[Data section — start]

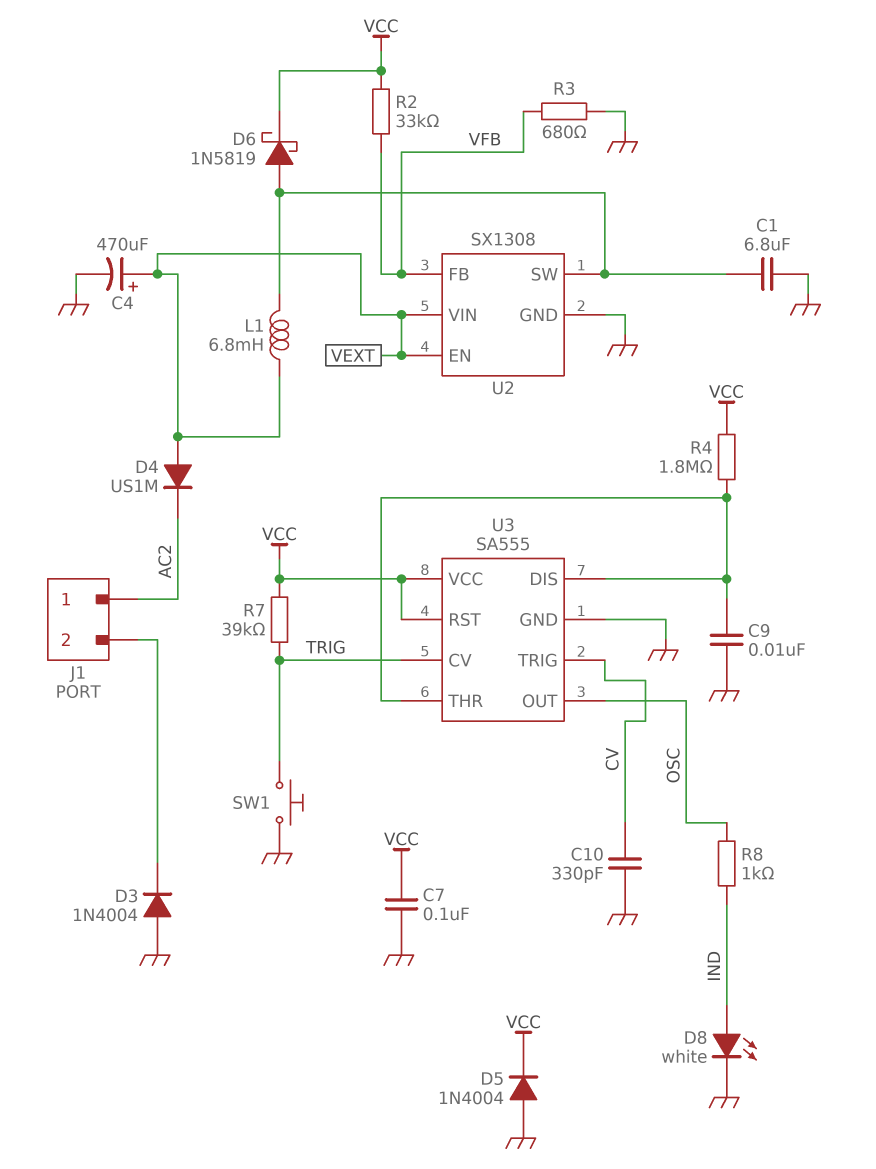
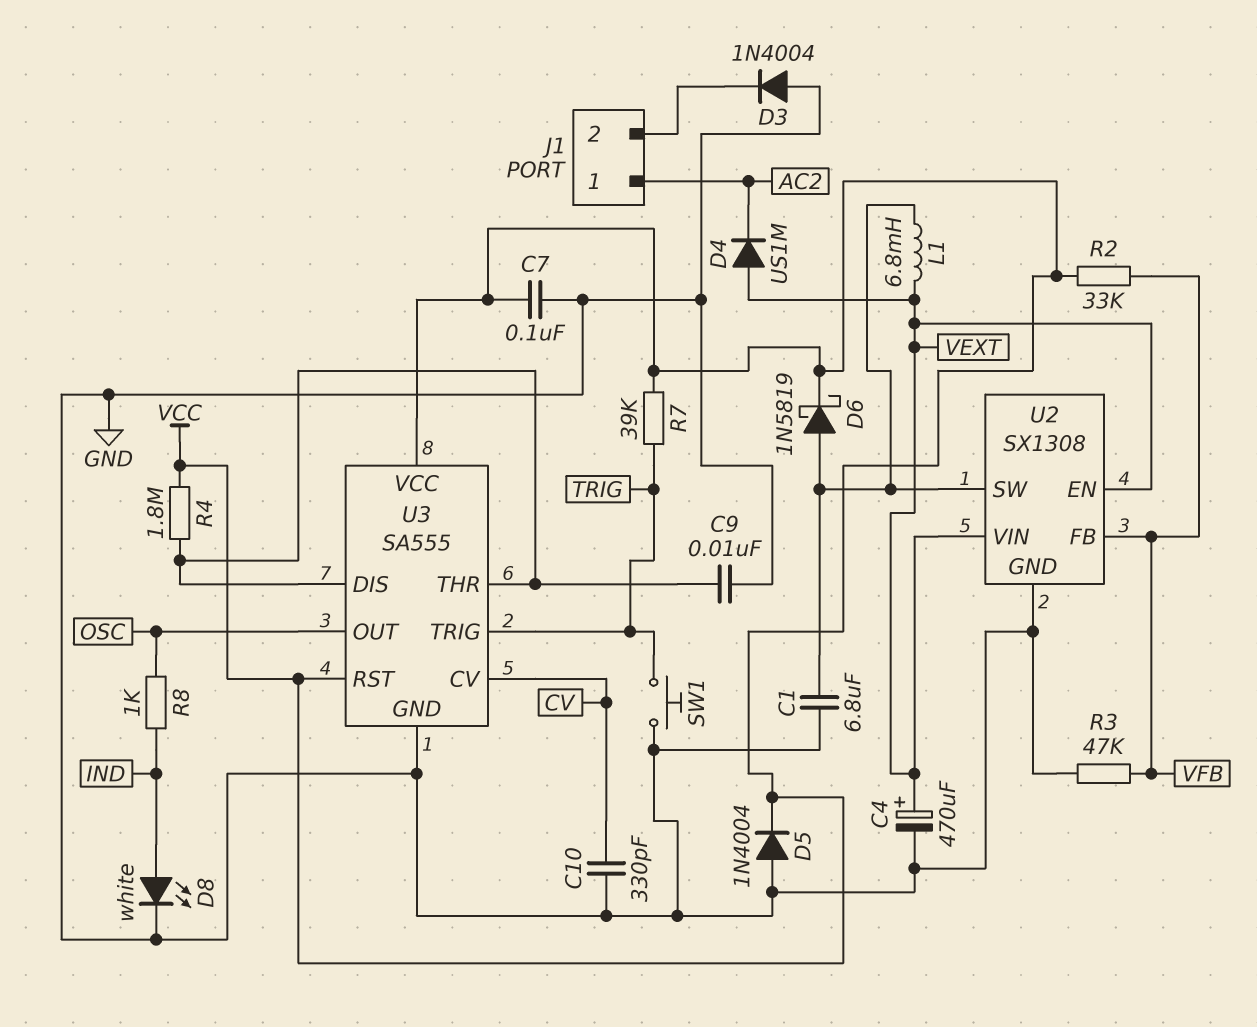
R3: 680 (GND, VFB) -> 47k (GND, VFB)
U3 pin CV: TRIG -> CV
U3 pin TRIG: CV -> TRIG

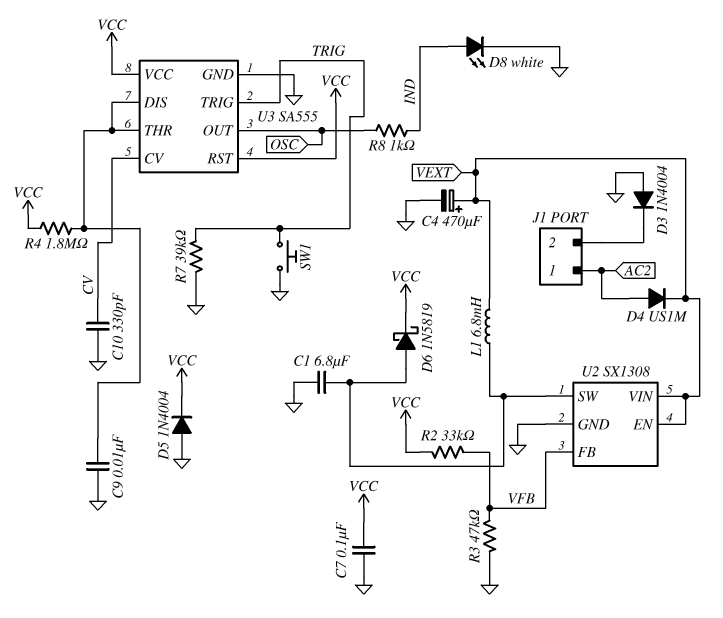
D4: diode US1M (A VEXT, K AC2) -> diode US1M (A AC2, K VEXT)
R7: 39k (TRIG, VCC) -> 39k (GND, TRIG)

[Data section — finish]
[Data section — start]

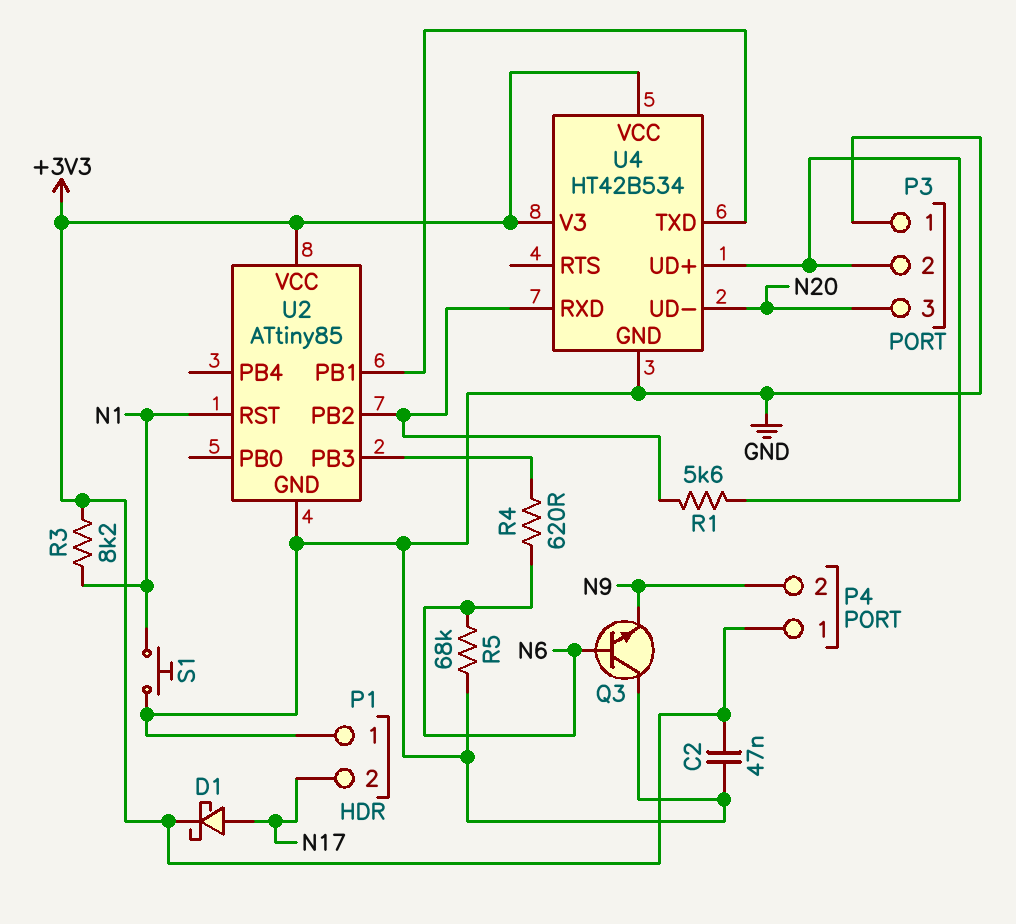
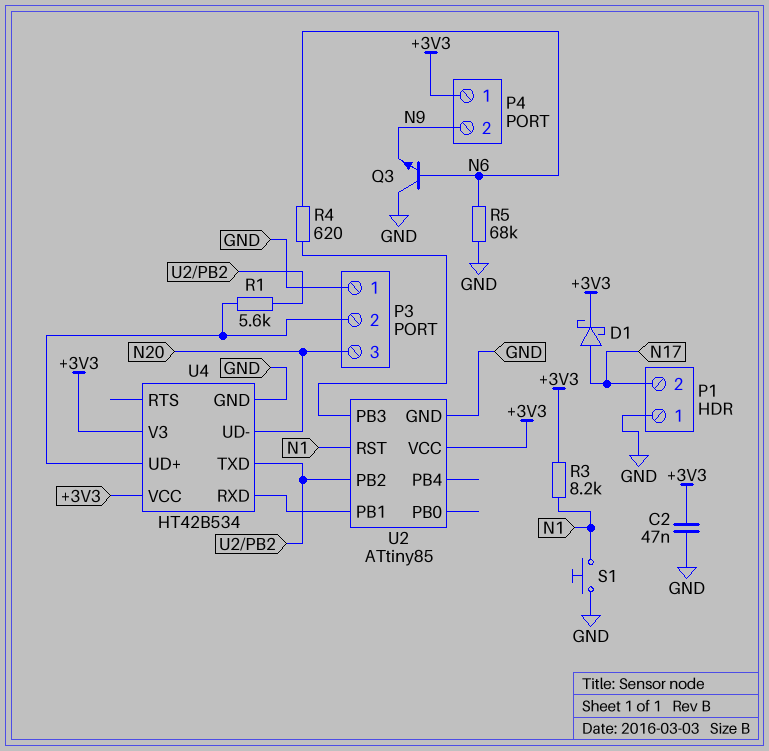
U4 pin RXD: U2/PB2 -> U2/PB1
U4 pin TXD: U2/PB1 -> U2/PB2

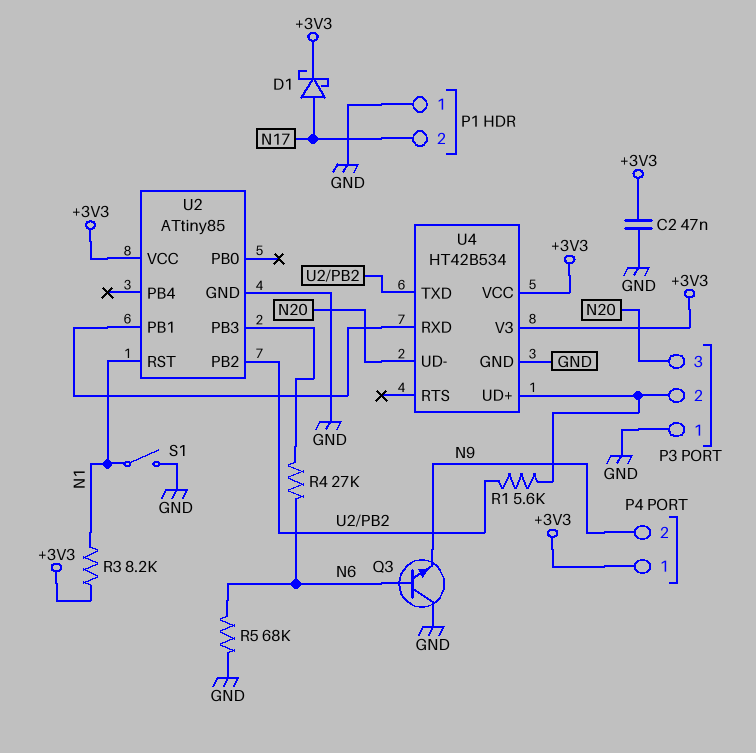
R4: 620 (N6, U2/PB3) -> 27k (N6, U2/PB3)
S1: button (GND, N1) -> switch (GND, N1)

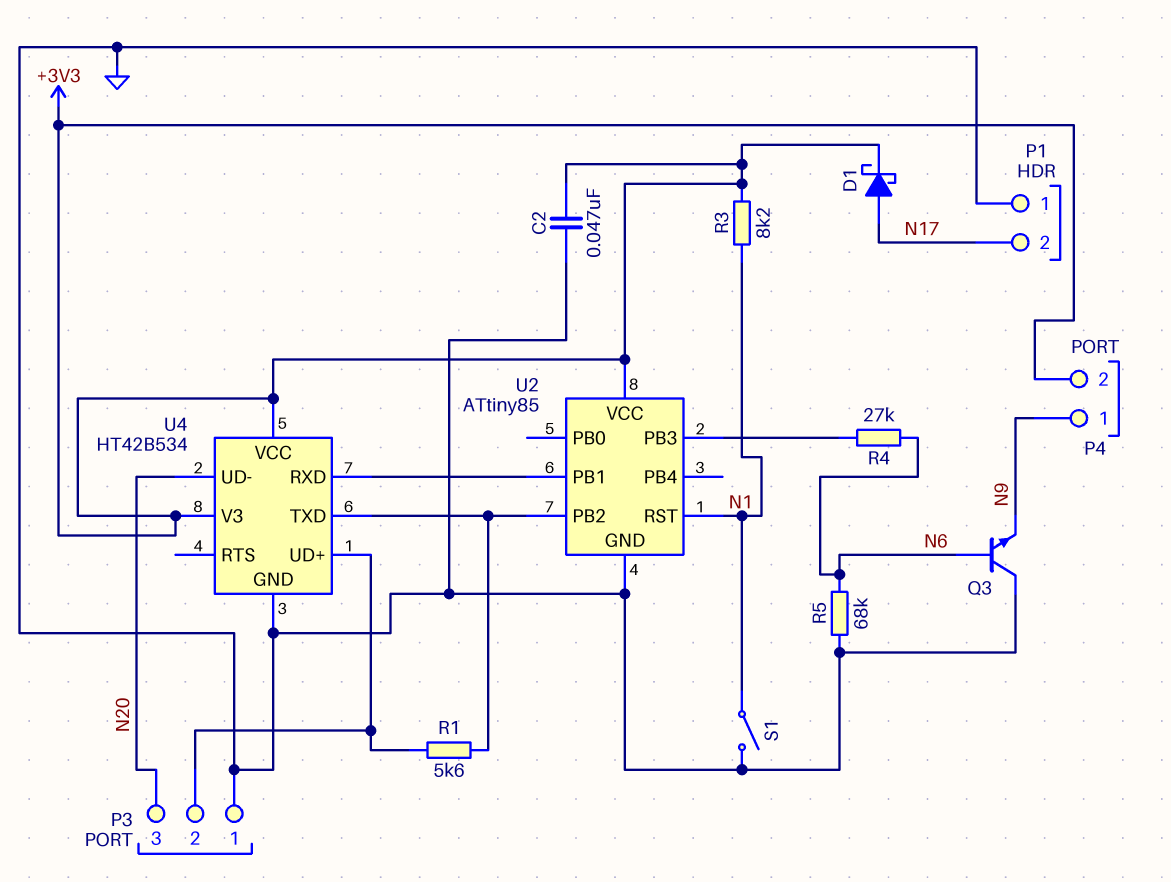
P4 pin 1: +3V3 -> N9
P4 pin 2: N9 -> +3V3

[Data section — finish]
[Data section — start]

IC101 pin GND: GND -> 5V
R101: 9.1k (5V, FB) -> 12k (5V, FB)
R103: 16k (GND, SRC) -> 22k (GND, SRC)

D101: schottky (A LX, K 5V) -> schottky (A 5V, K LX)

[Data section — finish]

[Exercise instructions]
Taking the records above, retype every line from the one with "R101: 9.1k (5V, FB) -> 12k (5V, FB)" down to the one with "D101: schottky (A", exactly and with nothing else.

[Written answer]
R101: 9.1k (5V, FB) -> 12k (5V, FB)
R103: 16k (GND, SRC) -> 22k (GND, SRC)

D101: schottky (A LX, K 5V) -> schottky (A 5V, K LX)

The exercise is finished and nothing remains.